The data:
________________________________________

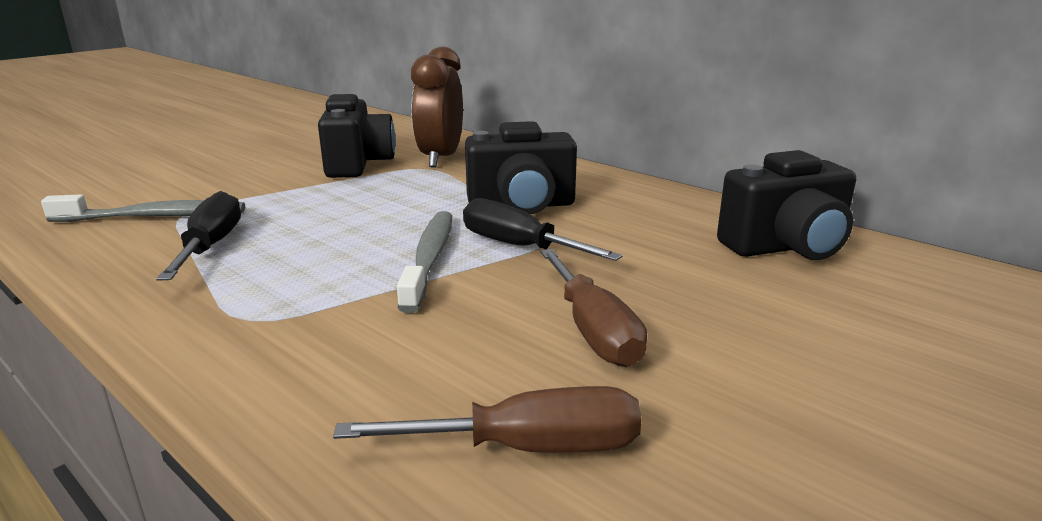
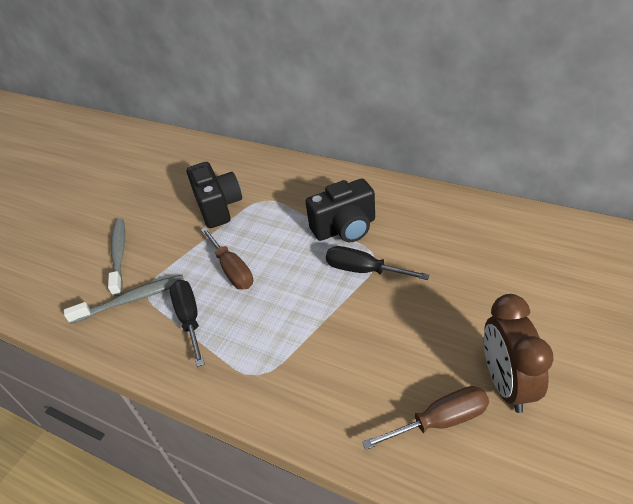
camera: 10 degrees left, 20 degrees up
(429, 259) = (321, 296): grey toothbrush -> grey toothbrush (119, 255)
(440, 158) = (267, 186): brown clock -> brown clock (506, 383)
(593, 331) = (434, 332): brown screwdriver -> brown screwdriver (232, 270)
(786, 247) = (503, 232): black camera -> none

________________________________________

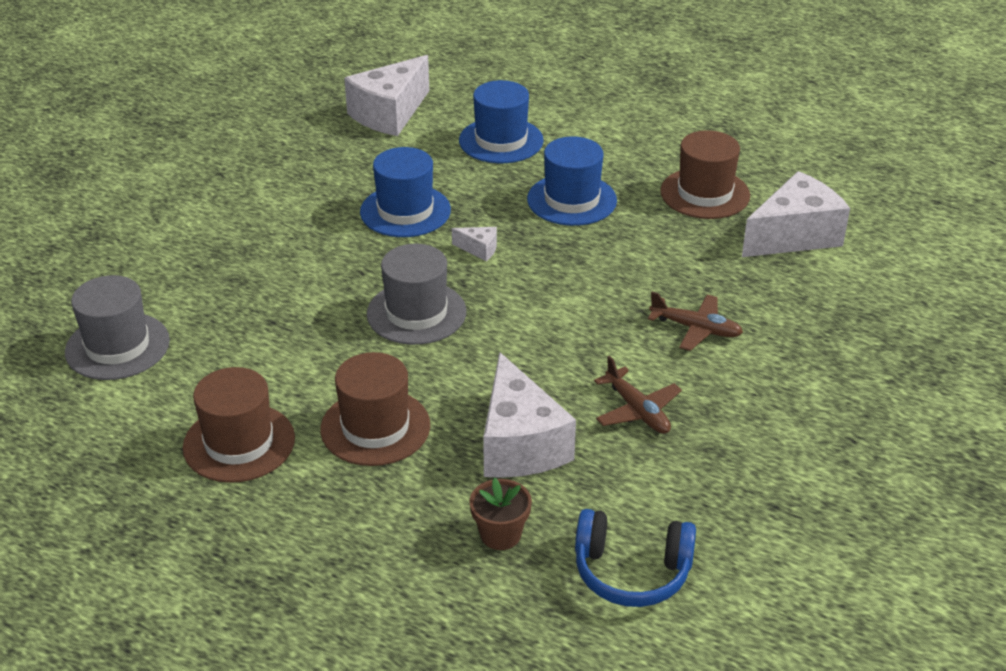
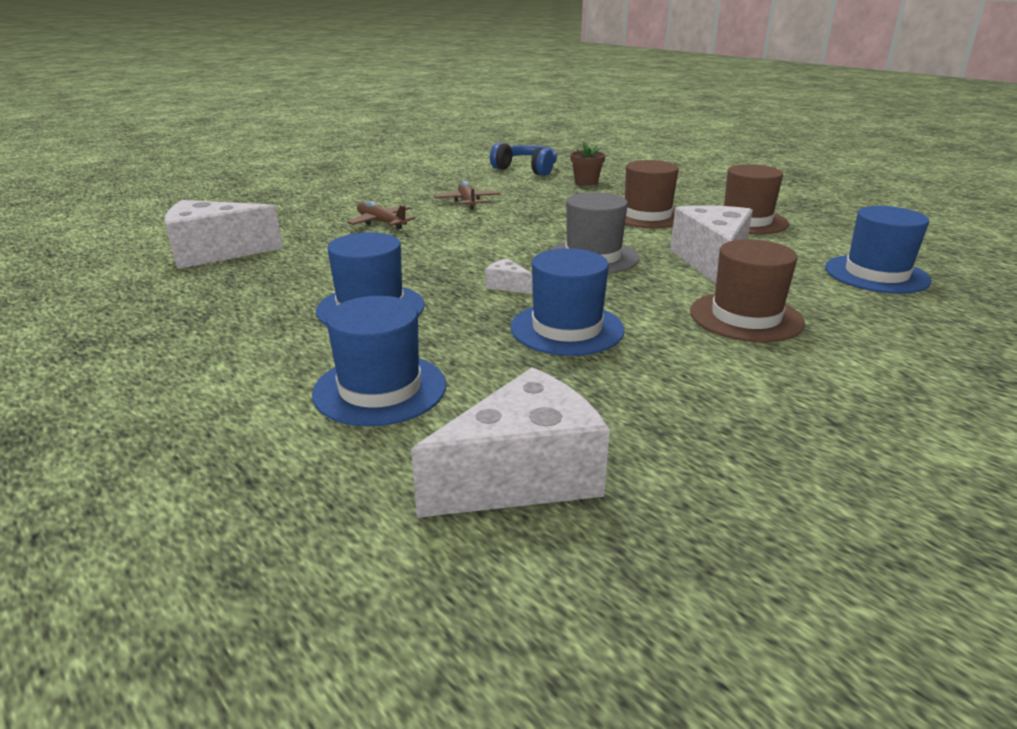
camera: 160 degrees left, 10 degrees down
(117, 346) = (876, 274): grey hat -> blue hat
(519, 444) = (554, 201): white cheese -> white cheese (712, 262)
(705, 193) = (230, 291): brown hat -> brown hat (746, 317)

________________________________________

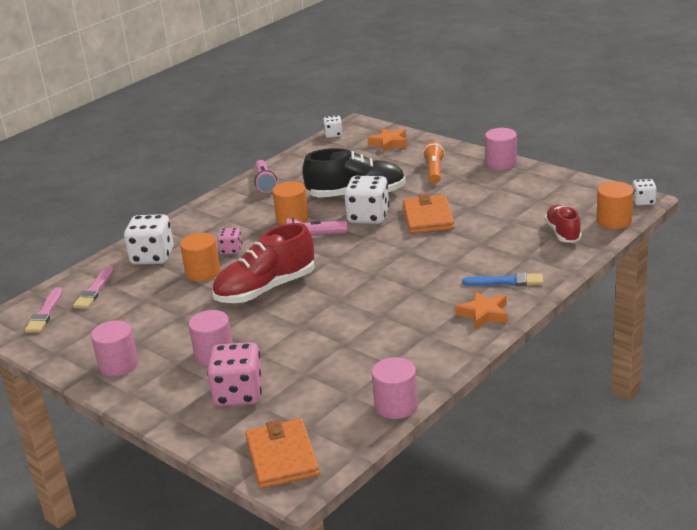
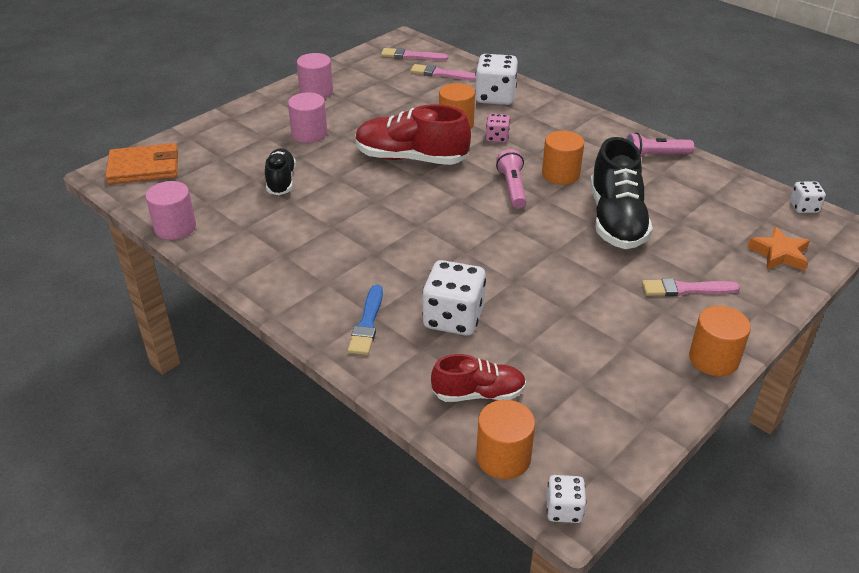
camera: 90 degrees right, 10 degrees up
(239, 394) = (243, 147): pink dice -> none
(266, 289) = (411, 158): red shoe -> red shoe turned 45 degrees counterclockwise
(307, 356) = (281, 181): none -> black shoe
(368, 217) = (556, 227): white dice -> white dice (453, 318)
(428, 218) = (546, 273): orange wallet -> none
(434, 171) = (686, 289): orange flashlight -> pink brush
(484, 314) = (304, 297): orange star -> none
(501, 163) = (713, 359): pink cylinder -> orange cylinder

________________________________________

What is expected: Only those lines of the entries above that run from the line containing "camera: 10 degrees left, 20 degrees up" to the line containing "(786, 247) = (503, 232): black camera -> none", both included, should be transcribed exactly.

Exercise result:
camera: 10 degrees left, 20 degrees up
(429, 259) = (321, 296): grey toothbrush -> grey toothbrush (119, 255)
(440, 158) = (267, 186): brown clock -> brown clock (506, 383)
(593, 331) = (434, 332): brown screwdriver -> brown screwdriver (232, 270)
(786, 247) = (503, 232): black camera -> none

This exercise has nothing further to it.